SHORT EXERCISE
Pull out each line of the material below that contains the string "kern". Uppercase and lowercase letters count as different.

PROVIDED MATERIAL
- - - -
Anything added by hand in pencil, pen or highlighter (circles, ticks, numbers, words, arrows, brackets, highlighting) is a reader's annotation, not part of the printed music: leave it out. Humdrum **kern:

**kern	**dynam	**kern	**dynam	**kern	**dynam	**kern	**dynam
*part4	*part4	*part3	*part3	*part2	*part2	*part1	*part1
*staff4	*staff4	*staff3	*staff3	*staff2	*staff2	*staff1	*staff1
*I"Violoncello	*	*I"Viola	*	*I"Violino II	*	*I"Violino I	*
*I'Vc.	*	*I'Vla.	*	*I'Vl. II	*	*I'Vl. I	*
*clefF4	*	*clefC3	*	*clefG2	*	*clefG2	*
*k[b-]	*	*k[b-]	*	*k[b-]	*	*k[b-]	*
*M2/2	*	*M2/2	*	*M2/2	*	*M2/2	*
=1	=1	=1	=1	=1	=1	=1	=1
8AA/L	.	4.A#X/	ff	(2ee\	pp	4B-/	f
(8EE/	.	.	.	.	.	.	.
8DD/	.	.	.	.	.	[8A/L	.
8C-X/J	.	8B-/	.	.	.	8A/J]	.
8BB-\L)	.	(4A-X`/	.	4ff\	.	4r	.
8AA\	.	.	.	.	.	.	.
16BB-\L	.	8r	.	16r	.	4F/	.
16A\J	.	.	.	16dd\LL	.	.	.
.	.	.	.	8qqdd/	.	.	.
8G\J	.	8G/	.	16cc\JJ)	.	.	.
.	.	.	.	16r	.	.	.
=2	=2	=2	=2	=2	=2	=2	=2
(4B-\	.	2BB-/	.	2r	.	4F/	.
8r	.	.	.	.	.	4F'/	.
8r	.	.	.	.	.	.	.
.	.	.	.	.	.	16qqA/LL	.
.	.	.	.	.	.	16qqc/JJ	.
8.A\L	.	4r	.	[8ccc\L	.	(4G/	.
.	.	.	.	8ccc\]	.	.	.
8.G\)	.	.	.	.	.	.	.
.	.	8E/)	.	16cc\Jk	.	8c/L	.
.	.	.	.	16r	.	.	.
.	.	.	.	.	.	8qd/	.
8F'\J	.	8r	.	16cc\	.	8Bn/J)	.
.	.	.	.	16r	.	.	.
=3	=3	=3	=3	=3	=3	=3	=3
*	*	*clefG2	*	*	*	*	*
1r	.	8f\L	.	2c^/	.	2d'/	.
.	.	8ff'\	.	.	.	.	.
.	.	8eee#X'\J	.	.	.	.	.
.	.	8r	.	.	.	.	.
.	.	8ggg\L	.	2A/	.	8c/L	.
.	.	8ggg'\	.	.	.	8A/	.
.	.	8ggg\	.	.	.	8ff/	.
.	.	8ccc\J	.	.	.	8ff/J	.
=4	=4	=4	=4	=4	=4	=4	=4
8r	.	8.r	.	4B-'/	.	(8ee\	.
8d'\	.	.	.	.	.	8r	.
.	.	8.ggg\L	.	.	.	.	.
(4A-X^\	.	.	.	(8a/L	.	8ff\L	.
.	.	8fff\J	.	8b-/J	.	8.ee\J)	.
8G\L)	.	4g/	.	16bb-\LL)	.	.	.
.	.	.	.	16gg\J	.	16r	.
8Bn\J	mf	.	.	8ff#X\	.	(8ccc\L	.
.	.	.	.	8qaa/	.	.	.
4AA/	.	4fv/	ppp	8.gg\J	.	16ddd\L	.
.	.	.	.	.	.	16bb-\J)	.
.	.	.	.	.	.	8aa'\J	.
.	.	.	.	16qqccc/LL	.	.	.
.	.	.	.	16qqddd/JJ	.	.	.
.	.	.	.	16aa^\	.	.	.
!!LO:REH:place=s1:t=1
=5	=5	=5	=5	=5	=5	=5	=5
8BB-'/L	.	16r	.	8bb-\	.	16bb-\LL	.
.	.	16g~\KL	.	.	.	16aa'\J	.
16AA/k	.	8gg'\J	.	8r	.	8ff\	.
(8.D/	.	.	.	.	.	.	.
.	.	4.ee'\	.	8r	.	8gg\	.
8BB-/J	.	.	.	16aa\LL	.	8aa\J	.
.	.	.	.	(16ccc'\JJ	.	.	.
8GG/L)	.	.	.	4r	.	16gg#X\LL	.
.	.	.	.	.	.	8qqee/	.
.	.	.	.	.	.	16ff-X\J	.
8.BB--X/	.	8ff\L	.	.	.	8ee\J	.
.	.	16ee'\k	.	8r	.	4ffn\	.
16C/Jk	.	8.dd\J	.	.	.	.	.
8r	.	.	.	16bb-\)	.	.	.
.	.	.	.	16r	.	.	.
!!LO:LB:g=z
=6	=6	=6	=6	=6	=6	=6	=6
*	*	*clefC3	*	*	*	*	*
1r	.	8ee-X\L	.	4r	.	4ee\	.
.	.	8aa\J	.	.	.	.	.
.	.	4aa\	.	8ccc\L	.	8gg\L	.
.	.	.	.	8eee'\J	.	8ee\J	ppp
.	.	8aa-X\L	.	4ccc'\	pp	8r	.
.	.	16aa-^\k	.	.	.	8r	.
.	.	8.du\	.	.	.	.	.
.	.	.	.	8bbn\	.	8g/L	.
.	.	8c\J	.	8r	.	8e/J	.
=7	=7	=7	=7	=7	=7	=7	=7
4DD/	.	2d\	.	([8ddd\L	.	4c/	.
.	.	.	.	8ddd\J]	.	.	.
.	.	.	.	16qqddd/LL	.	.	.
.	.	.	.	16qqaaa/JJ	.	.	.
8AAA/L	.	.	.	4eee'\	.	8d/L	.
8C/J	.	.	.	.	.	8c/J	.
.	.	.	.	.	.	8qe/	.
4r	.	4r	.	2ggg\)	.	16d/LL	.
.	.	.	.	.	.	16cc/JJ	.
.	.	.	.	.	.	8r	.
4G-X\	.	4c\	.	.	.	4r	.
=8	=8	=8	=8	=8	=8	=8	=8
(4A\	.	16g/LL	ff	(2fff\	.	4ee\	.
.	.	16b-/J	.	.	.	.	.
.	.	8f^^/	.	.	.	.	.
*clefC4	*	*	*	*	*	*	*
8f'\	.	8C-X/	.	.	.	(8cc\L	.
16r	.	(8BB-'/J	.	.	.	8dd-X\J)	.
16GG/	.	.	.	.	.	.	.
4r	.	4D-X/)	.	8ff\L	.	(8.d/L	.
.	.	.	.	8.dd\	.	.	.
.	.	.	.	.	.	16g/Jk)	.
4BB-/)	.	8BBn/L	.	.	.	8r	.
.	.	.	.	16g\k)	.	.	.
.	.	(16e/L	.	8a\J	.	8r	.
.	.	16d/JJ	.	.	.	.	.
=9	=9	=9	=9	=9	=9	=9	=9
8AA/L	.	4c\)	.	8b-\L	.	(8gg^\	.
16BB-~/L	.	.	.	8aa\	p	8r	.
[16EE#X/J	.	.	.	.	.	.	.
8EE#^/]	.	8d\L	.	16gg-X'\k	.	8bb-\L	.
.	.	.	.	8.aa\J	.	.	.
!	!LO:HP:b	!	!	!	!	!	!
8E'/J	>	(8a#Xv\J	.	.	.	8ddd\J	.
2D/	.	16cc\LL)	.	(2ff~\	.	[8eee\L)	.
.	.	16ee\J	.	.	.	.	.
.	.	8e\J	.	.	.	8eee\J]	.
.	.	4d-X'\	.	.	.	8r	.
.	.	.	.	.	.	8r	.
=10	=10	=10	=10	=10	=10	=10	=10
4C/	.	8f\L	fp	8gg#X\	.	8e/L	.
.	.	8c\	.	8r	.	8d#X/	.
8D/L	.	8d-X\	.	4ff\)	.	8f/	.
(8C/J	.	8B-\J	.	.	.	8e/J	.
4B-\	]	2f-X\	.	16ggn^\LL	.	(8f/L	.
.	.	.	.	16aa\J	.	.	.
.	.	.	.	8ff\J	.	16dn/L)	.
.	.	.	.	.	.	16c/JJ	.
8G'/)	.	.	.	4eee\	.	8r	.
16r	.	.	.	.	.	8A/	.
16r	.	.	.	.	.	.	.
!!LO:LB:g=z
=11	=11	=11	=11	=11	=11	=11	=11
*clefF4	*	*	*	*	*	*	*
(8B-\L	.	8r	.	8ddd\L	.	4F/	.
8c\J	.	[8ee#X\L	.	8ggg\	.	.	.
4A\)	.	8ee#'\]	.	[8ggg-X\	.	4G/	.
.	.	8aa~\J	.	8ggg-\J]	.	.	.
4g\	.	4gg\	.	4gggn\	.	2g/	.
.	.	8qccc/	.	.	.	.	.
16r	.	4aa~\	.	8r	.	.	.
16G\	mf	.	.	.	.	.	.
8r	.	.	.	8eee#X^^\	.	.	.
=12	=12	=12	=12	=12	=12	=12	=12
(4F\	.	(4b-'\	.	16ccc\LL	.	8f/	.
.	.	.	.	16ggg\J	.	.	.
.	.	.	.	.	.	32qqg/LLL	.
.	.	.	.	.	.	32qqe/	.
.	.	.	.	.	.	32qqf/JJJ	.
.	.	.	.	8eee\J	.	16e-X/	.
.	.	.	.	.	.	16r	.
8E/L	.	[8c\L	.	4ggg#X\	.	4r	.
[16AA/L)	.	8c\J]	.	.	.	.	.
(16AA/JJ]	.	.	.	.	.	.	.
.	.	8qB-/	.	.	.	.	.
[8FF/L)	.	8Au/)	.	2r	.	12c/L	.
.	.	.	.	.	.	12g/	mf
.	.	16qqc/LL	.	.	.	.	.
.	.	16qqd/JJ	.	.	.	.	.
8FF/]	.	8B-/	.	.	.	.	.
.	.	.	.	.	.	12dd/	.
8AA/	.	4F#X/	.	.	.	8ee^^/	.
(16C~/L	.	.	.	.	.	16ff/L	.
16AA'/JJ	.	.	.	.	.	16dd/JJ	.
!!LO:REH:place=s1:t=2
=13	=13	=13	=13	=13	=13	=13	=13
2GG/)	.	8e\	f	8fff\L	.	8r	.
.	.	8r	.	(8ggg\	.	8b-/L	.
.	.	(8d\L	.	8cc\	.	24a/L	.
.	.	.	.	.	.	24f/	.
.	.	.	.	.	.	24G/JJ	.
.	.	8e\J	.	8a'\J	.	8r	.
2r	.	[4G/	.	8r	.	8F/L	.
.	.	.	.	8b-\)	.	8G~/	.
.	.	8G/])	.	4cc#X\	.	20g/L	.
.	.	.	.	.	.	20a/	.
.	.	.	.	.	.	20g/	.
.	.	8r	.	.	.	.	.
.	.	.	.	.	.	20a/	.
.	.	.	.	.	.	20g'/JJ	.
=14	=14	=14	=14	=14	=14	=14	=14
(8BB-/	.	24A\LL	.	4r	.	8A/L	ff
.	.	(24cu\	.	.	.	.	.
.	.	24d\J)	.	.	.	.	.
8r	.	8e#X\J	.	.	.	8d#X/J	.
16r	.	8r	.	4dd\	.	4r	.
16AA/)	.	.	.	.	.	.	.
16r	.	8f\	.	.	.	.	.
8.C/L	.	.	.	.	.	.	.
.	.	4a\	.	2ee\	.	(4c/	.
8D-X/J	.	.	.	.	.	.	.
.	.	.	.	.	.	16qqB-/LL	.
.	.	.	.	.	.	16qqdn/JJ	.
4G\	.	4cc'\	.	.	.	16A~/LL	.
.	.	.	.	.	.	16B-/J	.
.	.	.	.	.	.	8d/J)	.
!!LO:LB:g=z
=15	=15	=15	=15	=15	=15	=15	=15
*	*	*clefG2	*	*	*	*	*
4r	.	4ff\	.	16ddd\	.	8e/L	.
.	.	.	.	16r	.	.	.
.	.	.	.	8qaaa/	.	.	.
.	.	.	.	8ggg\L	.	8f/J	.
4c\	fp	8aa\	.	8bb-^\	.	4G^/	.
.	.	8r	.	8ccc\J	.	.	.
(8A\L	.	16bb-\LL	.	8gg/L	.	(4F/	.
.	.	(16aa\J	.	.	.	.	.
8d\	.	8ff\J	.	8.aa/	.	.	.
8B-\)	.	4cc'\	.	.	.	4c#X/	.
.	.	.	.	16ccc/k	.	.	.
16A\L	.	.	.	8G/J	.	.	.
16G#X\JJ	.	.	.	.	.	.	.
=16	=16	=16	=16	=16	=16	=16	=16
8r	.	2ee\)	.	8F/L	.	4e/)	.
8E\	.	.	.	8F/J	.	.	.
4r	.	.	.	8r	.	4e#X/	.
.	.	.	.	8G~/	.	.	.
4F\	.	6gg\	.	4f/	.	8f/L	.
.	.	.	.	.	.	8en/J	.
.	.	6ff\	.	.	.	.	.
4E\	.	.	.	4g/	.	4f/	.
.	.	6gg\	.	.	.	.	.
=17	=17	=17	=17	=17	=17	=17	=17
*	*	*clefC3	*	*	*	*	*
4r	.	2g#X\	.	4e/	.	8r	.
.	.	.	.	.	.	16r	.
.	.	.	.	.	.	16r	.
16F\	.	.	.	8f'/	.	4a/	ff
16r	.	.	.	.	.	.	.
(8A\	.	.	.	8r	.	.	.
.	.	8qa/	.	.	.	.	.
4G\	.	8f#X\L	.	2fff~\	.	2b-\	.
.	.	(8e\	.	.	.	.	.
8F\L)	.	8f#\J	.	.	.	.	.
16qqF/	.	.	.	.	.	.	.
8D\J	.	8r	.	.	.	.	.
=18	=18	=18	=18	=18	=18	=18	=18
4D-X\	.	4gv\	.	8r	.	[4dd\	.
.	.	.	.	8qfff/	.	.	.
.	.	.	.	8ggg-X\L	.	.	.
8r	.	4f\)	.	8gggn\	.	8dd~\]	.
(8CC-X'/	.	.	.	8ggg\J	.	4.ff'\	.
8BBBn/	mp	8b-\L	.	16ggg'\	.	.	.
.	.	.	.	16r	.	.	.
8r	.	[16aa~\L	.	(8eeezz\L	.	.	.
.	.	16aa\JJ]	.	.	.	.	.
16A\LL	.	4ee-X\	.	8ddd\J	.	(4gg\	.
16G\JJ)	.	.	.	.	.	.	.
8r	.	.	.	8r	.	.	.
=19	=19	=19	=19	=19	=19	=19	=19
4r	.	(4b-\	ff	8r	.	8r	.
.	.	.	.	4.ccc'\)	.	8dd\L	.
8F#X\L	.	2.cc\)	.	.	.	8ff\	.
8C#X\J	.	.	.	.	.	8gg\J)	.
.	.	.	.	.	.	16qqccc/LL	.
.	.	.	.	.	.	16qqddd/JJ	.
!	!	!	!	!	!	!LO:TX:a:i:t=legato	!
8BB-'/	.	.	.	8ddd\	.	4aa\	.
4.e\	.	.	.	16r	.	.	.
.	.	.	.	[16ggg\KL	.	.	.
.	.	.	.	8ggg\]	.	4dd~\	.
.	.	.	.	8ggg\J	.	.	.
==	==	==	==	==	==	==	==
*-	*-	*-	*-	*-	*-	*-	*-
- - - -
WRITTEN ANSWER
Anything added by hand in pencil, pen or highlighter (circles, ticks, numbers, words, arrows, brackets, highlighting) is a reader's annotation, not part of the printed music: leave it out. Humdrum **kern:
**kern	**dynam	**kern	**dynam	**kern	**dynam	**kern	**dynam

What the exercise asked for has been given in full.